Your objective
All of the data below is to be written out again exactly.

Given records
------------------------------------------------------------------------

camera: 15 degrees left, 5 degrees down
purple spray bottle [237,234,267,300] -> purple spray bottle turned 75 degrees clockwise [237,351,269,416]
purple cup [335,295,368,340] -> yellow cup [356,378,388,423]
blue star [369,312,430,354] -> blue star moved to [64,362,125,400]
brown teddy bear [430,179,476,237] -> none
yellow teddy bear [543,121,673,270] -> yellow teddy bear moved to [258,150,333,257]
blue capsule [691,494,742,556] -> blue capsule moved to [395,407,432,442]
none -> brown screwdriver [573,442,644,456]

------------------------------------------------------------------------

Output for this exercise
camera: 15 degrees left, 5 degrees down
purple spray bottle [237,234,267,300] -> purple spray bottle turned 75 degrees clockwise [237,351,269,416]
purple cup [335,295,368,340] -> yellow cup [356,378,388,423]
blue star [369,312,430,354] -> blue star moved to [64,362,125,400]
brown teddy bear [430,179,476,237] -> none
yellow teddy bear [543,121,673,270] -> yellow teddy bear moved to [258,150,333,257]
blue capsule [691,494,742,556] -> blue capsule moved to [395,407,432,442]
none -> brown screwdriver [573,442,644,456]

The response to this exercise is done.